↓
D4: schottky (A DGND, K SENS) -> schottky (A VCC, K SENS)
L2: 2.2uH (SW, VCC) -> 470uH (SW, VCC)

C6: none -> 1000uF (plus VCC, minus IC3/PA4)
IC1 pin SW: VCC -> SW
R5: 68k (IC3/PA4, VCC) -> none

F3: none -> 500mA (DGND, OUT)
↑
↓
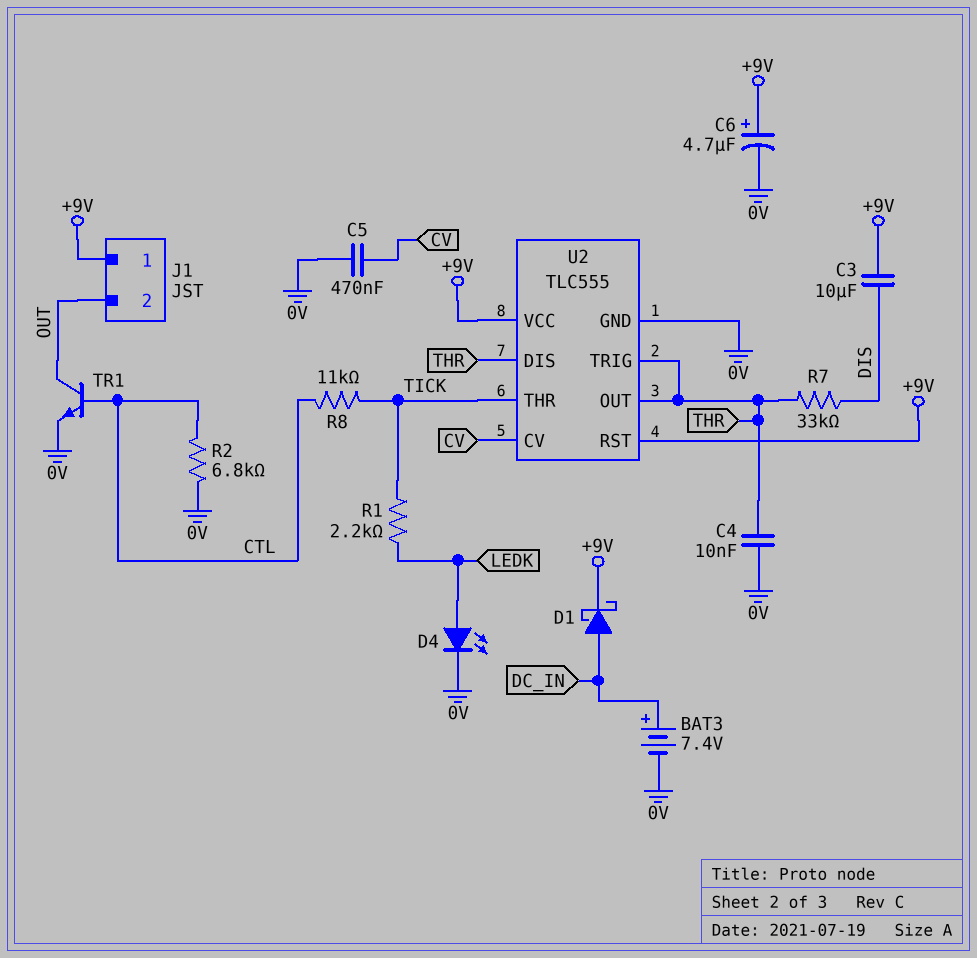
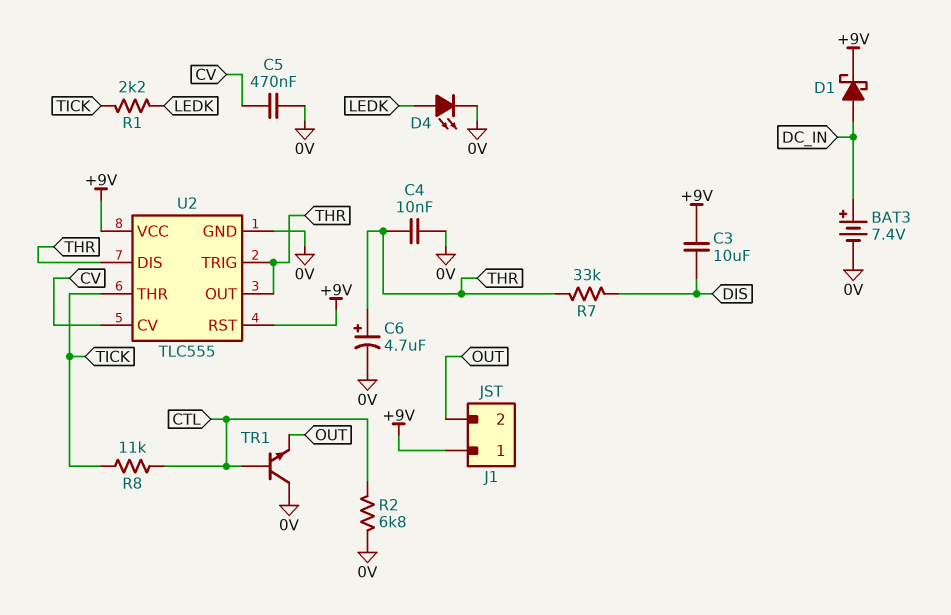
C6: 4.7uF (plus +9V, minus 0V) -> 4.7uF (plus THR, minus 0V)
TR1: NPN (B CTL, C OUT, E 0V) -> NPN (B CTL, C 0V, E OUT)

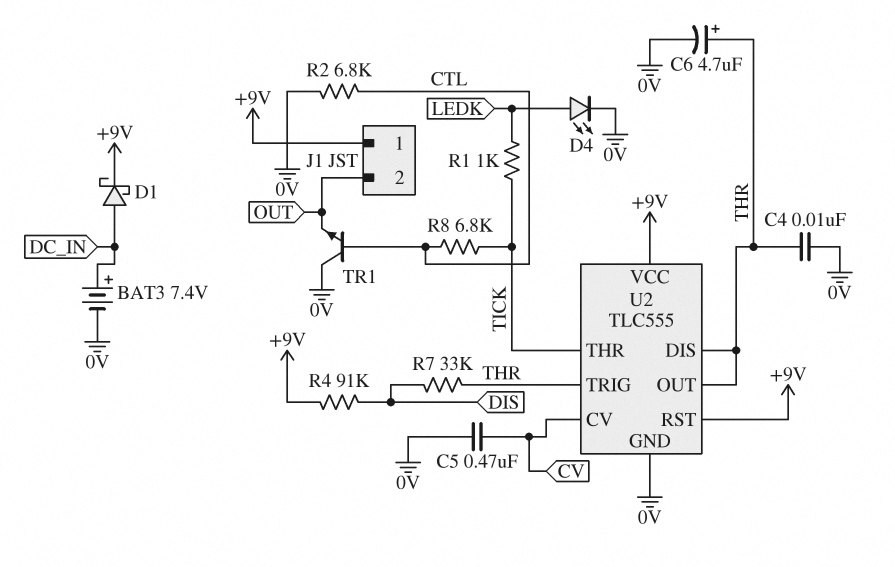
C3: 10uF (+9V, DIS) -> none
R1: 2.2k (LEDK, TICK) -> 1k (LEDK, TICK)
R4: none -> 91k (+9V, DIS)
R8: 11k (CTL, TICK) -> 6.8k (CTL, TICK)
↑
↓
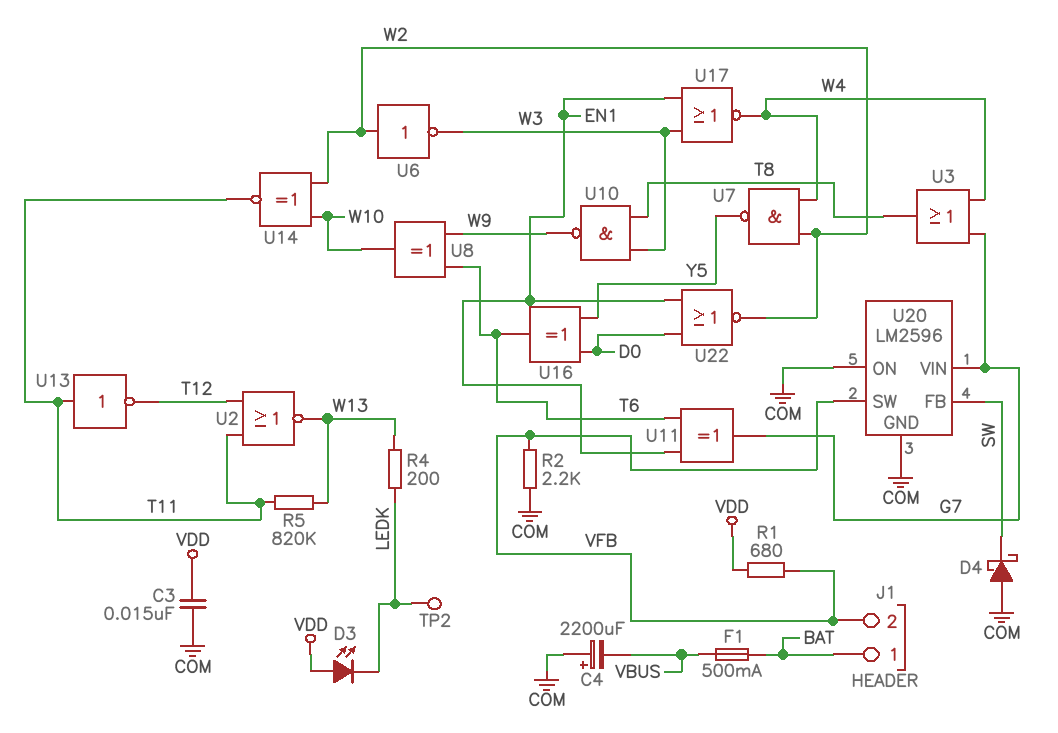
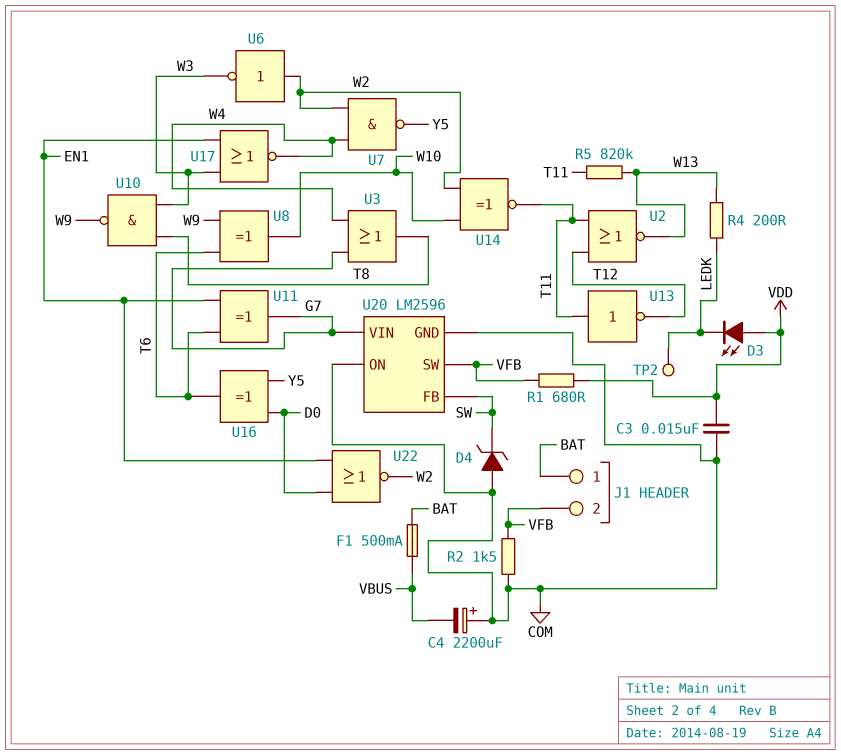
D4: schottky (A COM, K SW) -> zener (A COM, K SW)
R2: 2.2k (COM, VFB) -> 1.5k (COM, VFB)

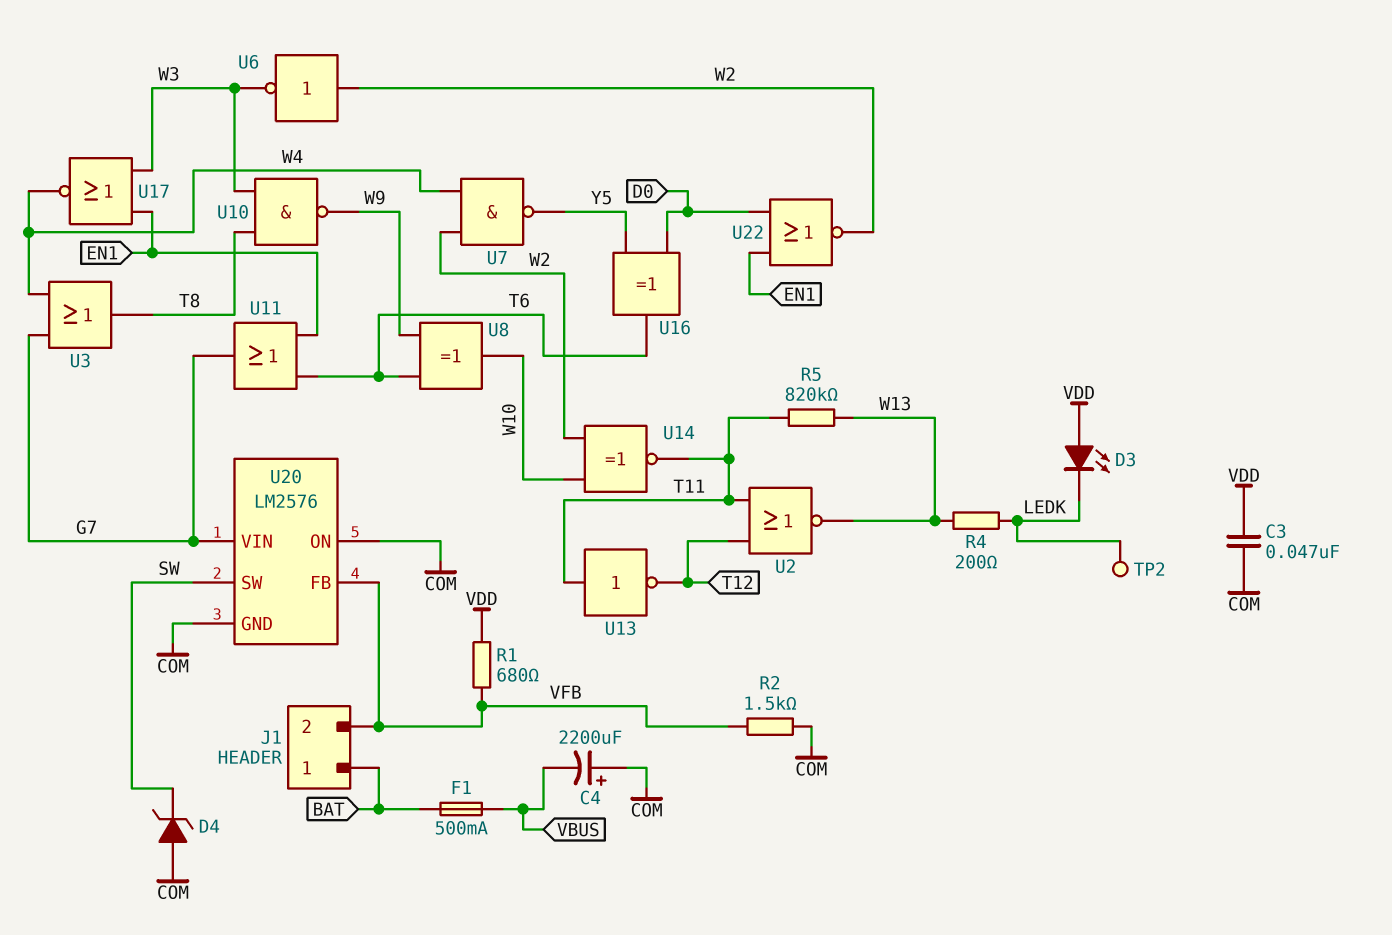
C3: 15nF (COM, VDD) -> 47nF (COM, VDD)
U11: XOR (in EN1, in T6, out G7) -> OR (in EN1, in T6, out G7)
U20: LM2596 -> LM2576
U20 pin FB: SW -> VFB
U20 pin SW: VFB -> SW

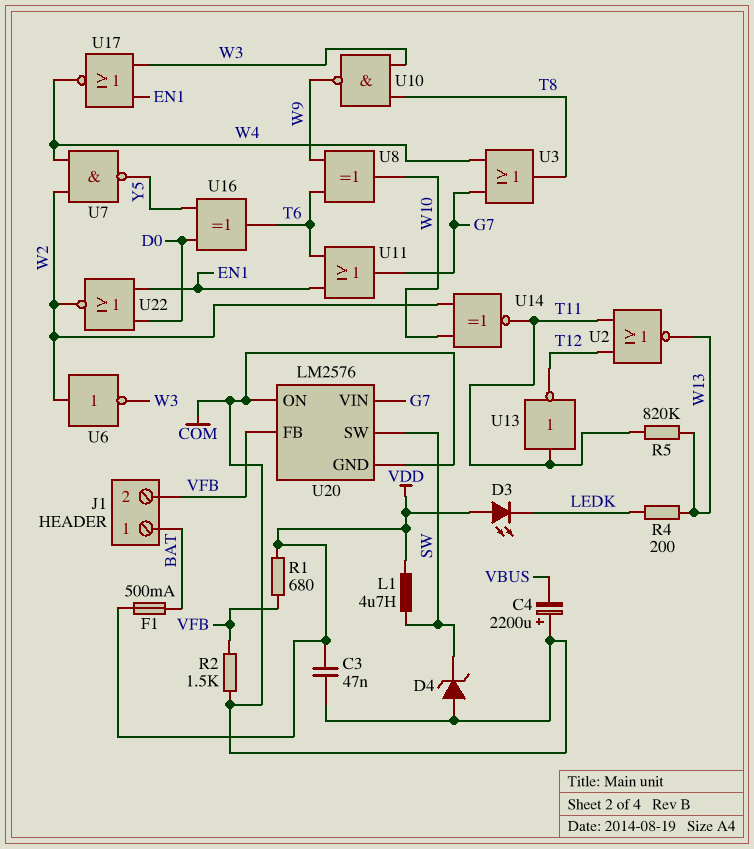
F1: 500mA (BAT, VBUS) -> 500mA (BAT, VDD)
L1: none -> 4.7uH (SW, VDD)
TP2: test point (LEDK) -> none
↑
• _TO DO_: Return the lines above from the one with "C3: 15nF (COM, VDD) -> 47nF (COM, VDD)" through the one with "TP2: test point (LEDK) -> none", verbatim and nothing else. Omit every picture.

• _RESULT BELOW_:
C3: 15nF (COM, VDD) -> 47nF (COM, VDD)
U11: XOR (in EN1, in T6, out G7) -> OR (in EN1, in T6, out G7)
U20: LM2596 -> LM2576
U20 pin FB: SW -> VFB
U20 pin SW: VFB -> SW

F1: 500mA (BAT, VBUS) -> 500mA (BAT, VDD)
L1: none -> 4.7uH (SW, VDD)
TP2: test point (LEDK) -> none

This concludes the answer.